WHAT TO DO: Would you return, word for word, the lines of the data below from the line with "white cap: 3 -> 2" through the line with "grey bowl: 3 -> 1", and no others?

--- START ---

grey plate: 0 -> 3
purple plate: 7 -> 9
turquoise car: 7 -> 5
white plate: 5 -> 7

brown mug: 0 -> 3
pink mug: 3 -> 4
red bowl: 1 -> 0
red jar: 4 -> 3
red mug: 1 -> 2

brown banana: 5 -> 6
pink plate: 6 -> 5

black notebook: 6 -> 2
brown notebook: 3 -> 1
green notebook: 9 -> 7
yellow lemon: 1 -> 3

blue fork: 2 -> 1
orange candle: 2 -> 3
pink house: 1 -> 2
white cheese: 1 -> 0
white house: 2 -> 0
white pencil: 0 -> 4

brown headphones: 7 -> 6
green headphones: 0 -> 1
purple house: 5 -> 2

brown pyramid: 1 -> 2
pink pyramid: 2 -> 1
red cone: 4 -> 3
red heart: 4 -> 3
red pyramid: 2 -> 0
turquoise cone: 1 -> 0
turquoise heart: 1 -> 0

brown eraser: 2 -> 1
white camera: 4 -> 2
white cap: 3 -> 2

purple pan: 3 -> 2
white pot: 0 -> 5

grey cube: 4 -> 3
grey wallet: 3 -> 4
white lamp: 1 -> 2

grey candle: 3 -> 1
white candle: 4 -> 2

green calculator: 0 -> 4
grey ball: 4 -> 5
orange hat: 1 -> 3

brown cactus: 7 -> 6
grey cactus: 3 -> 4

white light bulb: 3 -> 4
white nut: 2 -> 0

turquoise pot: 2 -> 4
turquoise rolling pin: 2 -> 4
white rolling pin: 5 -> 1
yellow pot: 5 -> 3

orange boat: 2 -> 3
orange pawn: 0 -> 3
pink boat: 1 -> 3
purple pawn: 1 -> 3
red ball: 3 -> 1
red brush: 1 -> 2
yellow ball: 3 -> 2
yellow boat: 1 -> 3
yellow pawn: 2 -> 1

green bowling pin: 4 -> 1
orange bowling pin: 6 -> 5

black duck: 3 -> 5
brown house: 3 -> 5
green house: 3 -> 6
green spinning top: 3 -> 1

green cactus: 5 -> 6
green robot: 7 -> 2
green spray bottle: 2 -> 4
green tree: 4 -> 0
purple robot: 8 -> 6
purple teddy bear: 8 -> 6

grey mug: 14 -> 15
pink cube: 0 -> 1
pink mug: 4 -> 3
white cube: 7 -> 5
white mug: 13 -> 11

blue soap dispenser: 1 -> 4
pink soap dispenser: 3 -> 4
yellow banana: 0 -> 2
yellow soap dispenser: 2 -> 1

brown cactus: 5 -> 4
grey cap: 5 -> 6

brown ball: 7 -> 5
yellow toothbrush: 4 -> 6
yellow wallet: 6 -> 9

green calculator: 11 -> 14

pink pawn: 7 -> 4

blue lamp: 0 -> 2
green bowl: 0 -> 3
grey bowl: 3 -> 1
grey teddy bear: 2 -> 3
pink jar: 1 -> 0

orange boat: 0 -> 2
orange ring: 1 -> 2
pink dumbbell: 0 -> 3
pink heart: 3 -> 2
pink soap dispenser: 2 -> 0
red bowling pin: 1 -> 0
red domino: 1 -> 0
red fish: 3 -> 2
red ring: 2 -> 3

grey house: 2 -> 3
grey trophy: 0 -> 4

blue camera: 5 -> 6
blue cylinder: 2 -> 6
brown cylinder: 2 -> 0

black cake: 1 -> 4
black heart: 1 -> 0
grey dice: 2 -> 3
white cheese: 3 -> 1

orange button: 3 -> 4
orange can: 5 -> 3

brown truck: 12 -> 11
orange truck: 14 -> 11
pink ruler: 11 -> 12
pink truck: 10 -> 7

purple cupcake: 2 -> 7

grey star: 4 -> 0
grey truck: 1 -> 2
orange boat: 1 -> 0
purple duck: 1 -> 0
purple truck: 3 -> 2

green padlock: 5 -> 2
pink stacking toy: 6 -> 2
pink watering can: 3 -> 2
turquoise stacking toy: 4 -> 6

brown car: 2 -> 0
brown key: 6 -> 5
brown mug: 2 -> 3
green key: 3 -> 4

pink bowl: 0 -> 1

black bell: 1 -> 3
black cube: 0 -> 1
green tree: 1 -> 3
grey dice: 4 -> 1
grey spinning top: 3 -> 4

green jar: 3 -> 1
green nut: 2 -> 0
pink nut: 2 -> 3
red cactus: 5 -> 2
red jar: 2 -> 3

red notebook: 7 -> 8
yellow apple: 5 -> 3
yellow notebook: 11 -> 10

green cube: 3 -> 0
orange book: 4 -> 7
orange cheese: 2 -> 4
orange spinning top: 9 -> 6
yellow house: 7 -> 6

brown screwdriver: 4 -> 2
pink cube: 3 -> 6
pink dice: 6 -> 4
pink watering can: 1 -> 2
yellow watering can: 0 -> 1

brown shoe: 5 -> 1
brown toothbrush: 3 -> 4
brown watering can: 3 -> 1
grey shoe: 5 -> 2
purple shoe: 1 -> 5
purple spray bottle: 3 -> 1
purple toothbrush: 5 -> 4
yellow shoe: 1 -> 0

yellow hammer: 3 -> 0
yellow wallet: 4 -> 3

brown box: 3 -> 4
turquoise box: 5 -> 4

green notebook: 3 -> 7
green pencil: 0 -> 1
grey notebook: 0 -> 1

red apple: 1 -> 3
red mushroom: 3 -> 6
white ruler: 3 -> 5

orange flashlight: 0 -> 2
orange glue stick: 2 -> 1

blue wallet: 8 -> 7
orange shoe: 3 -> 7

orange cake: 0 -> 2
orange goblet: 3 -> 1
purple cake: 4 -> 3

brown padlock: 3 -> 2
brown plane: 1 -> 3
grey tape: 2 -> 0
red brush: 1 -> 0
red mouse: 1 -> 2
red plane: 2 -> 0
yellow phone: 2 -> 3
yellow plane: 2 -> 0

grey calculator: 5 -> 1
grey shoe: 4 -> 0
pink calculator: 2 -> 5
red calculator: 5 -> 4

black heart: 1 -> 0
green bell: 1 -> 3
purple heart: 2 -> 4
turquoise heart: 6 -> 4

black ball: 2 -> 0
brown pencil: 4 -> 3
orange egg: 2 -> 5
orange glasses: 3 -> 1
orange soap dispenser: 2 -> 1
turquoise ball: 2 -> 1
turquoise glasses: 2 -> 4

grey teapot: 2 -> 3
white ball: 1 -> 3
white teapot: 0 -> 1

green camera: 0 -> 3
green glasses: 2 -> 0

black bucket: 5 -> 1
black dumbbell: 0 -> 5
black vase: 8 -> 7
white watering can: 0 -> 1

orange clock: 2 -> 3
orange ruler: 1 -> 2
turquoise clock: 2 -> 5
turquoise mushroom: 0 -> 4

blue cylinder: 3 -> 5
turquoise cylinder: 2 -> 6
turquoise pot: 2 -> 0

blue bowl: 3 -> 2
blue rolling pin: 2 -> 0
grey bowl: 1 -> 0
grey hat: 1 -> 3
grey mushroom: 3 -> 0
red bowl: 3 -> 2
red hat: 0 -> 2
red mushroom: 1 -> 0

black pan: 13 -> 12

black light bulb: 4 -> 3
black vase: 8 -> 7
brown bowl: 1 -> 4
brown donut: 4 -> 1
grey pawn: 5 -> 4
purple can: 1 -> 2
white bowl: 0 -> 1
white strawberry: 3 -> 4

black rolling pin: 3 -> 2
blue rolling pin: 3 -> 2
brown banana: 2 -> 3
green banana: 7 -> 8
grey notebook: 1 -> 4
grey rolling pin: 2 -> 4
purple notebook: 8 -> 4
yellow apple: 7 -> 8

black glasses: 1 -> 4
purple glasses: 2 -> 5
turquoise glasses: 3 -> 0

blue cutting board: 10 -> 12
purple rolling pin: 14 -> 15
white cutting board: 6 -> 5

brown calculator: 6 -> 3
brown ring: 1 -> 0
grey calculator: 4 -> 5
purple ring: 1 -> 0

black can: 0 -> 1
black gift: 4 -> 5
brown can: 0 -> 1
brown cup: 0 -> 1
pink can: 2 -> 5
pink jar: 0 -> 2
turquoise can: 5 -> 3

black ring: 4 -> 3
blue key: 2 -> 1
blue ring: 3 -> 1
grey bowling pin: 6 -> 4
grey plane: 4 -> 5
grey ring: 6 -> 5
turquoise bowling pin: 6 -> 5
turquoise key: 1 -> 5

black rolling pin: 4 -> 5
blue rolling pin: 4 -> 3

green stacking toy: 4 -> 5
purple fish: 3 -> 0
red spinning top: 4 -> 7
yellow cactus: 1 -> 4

--- END ---

ANSWER TO THIS EXERCISE:
white cap: 3 -> 2

purple pan: 3 -> 2
white pot: 0 -> 5

grey cube: 4 -> 3
grey wallet: 3 -> 4
white lamp: 1 -> 2

grey candle: 3 -> 1
white candle: 4 -> 2

green calculator: 0 -> 4
grey ball: 4 -> 5
orange hat: 1 -> 3

brown cactus: 7 -> 6
grey cactus: 3 -> 4

white light bulb: 3 -> 4
white nut: 2 -> 0

turquoise pot: 2 -> 4
turquoise rolling pin: 2 -> 4
white rolling pin: 5 -> 1
yellow pot: 5 -> 3

orange boat: 2 -> 3
orange pawn: 0 -> 3
pink boat: 1 -> 3
purple pawn: 1 -> 3
red ball: 3 -> 1
red brush: 1 -> 2
yellow ball: 3 -> 2
yellow boat: 1 -> 3
yellow pawn: 2 -> 1

green bowling pin: 4 -> 1
orange bowling pin: 6 -> 5

black duck: 3 -> 5
brown house: 3 -> 5
green house: 3 -> 6
green spinning top: 3 -> 1

green cactus: 5 -> 6
green robot: 7 -> 2
green spray bottle: 2 -> 4
green tree: 4 -> 0
purple robot: 8 -> 6
purple teddy bear: 8 -> 6

grey mug: 14 -> 15
pink cube: 0 -> 1
pink mug: 4 -> 3
white cube: 7 -> 5
white mug: 13 -> 11

blue soap dispenser: 1 -> 4
pink soap dispenser: 3 -> 4
yellow banana: 0 -> 2
yellow soap dispenser: 2 -> 1

brown cactus: 5 -> 4
grey cap: 5 -> 6

brown ball: 7 -> 5
yellow toothbrush: 4 -> 6
yellow wallet: 6 -> 9

green calculator: 11 -> 14

pink pawn: 7 -> 4

blue lamp: 0 -> 2
green bowl: 0 -> 3
grey bowl: 3 -> 1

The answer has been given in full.